> Information provided

◇ ◇ ◇ ◇

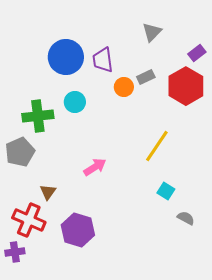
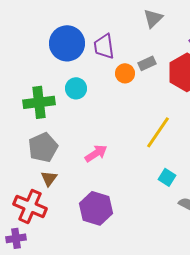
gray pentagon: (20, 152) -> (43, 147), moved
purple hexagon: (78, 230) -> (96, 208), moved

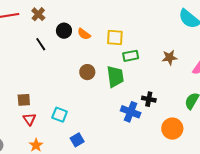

◇ ◇ ◇ ◇

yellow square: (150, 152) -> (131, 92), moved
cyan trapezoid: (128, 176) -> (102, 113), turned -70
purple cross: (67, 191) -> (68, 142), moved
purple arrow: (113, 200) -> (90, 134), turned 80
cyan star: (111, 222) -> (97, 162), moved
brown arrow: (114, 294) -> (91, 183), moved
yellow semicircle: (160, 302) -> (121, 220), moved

◇ ◇ ◇ ◇

Print the lines above from the one with "gray pentagon: (20, 152) -> (43, 147), moved" through the one with "purple hexagon: (78, 230) -> (96, 208), moved", both included, exactly as written and nothing more.

gray pentagon: (20, 152) -> (43, 147), moved
purple hexagon: (78, 230) -> (96, 208), moved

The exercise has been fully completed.